##### Provided data
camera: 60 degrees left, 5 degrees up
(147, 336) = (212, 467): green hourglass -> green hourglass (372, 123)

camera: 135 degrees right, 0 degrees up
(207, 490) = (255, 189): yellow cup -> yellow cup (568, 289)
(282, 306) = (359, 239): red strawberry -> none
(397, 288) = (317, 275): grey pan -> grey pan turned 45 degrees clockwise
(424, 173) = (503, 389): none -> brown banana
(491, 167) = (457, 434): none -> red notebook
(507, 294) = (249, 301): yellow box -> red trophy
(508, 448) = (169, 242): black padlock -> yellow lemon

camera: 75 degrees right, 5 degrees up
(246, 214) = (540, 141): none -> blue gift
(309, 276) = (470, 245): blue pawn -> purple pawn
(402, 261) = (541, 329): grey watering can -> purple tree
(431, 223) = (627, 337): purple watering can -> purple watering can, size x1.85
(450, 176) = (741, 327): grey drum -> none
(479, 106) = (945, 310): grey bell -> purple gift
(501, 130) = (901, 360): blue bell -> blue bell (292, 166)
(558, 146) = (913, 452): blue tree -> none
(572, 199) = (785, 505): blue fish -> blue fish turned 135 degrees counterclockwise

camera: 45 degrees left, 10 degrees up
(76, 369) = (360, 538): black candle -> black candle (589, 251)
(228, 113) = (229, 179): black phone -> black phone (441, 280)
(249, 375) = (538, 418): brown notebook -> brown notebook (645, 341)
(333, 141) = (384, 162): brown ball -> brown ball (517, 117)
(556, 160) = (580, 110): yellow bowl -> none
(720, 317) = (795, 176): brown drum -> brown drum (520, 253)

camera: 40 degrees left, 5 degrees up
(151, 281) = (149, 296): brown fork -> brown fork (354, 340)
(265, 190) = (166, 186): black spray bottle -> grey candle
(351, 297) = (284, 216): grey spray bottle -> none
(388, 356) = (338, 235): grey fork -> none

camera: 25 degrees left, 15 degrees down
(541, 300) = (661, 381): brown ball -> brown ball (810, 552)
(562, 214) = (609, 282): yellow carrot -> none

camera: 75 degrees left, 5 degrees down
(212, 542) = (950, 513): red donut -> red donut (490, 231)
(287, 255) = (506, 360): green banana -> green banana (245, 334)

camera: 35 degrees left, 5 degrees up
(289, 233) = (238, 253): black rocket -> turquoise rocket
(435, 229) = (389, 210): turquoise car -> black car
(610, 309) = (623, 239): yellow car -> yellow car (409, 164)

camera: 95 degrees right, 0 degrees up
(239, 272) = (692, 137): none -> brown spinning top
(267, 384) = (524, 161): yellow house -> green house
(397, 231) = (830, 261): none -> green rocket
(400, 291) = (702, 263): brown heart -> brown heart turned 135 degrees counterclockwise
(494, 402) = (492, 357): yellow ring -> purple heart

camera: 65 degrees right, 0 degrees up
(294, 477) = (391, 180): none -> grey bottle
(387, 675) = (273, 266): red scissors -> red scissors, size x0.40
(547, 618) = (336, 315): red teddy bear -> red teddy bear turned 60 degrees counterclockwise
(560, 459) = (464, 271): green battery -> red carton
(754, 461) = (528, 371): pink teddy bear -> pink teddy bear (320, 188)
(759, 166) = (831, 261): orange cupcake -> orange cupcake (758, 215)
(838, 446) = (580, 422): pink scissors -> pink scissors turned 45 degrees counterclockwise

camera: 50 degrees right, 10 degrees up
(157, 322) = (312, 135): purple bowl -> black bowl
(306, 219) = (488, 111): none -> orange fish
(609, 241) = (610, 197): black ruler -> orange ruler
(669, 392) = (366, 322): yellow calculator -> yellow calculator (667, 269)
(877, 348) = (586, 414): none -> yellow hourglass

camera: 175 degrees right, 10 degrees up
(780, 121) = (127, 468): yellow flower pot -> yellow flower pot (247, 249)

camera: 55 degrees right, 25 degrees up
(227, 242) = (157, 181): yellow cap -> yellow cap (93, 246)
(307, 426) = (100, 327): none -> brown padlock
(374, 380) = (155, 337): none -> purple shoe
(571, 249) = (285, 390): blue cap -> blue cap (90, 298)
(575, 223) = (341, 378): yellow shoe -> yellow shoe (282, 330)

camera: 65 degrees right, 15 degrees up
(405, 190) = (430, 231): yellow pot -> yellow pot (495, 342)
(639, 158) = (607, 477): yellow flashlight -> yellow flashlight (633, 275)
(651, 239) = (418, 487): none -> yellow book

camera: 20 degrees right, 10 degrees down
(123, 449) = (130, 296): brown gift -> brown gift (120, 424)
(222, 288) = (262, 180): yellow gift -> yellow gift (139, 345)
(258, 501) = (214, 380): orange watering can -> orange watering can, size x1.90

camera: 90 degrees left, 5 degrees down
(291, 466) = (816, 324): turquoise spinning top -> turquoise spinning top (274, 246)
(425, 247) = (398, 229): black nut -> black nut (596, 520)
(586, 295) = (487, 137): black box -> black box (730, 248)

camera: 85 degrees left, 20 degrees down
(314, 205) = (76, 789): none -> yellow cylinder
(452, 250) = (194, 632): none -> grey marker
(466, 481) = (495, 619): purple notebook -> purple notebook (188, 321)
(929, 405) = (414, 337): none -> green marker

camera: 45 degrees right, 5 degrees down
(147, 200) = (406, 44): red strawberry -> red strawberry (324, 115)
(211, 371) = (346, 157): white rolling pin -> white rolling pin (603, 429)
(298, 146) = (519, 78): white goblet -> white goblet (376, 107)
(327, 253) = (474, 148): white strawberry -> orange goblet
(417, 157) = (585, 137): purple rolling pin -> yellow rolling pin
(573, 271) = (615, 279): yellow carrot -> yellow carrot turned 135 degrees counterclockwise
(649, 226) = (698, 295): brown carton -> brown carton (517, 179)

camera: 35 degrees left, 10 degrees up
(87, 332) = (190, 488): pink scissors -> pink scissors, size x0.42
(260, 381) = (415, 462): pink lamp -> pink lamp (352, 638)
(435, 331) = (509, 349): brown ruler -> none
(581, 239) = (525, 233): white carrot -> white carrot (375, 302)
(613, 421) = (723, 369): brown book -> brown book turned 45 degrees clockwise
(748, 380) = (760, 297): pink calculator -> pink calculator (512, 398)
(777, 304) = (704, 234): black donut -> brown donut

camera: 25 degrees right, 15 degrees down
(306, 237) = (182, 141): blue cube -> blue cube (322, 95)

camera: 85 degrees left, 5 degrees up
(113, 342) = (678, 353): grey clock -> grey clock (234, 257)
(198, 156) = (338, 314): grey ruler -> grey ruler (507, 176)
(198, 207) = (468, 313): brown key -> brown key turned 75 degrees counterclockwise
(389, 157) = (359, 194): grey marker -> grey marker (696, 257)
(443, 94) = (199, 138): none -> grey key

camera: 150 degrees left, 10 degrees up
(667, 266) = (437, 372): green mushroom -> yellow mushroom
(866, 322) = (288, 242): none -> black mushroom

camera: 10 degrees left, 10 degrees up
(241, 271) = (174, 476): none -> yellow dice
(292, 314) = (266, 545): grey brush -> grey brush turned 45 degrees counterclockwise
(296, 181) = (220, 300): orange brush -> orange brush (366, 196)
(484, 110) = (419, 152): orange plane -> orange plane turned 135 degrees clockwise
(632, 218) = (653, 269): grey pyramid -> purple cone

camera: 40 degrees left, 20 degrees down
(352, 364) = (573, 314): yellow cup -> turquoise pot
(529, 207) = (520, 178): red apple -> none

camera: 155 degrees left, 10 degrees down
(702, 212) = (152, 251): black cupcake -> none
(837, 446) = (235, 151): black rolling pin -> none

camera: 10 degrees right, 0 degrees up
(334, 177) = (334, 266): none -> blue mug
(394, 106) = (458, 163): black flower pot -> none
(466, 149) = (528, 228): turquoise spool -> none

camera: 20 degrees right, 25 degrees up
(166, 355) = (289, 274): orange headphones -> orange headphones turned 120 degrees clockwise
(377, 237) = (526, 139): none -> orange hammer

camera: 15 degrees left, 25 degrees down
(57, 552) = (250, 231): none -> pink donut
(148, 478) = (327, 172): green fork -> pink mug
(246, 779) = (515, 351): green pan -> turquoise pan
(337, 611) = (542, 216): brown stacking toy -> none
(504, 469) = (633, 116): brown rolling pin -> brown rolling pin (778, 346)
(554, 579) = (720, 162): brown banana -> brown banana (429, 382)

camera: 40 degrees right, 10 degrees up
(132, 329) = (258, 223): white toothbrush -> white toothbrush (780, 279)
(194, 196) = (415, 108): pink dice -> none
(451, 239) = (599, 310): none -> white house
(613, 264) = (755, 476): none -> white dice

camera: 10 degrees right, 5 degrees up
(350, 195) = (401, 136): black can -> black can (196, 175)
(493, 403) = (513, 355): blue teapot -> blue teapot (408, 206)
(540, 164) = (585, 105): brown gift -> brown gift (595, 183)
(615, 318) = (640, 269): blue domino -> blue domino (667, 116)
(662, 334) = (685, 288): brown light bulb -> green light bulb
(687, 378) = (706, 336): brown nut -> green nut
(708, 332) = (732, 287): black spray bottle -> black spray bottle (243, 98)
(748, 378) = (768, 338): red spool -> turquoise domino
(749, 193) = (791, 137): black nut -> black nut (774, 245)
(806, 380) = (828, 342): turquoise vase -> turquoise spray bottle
##########
Problem: With the line containing "camera: 35 degrees left, 5 degrees up" as the last one, please set down exactly the lines of the records above from their very first line, and nothing more.

Result for this task:
camera: 60 degrees left, 5 degrees up
(147, 336) = (212, 467): green hourglass -> green hourglass (372, 123)

camera: 135 degrees right, 0 degrees up
(207, 490) = (255, 189): yellow cup -> yellow cup (568, 289)
(282, 306) = (359, 239): red strawberry -> none
(397, 288) = (317, 275): grey pan -> grey pan turned 45 degrees clockwise
(424, 173) = (503, 389): none -> brown banana
(491, 167) = (457, 434): none -> red notebook
(507, 294) = (249, 301): yellow box -> red trophy
(508, 448) = (169, 242): black padlock -> yellow lemon

camera: 75 degrees right, 5 degrees up
(246, 214) = (540, 141): none -> blue gift
(309, 276) = (470, 245): blue pawn -> purple pawn
(402, 261) = (541, 329): grey watering can -> purple tree
(431, 223) = (627, 337): purple watering can -> purple watering can, size x1.85
(450, 176) = (741, 327): grey drum -> none
(479, 106) = (945, 310): grey bell -> purple gift
(501, 130) = (901, 360): blue bell -> blue bell (292, 166)
(558, 146) = (913, 452): blue tree -> none
(572, 199) = (785, 505): blue fish -> blue fish turned 135 degrees counterclockwise

camera: 45 degrees left, 10 degrees up
(76, 369) = (360, 538): black candle -> black candle (589, 251)
(228, 113) = (229, 179): black phone -> black phone (441, 280)
(249, 375) = (538, 418): brown notebook -> brown notebook (645, 341)
(333, 141) = (384, 162): brown ball -> brown ball (517, 117)
(556, 160) = (580, 110): yellow bowl -> none
(720, 317) = (795, 176): brown drum -> brown drum (520, 253)

camera: 40 degrees left, 5 degrees up
(151, 281) = (149, 296): brown fork -> brown fork (354, 340)
(265, 190) = (166, 186): black spray bottle -> grey candle
(351, 297) = (284, 216): grey spray bottle -> none
(388, 356) = (338, 235): grey fork -> none

camera: 25 degrees left, 15 degrees down
(541, 300) = (661, 381): brown ball -> brown ball (810, 552)
(562, 214) = (609, 282): yellow carrot -> none

camera: 75 degrees left, 5 degrees down
(212, 542) = (950, 513): red donut -> red donut (490, 231)
(287, 255) = (506, 360): green banana -> green banana (245, 334)

camera: 35 degrees left, 5 degrees up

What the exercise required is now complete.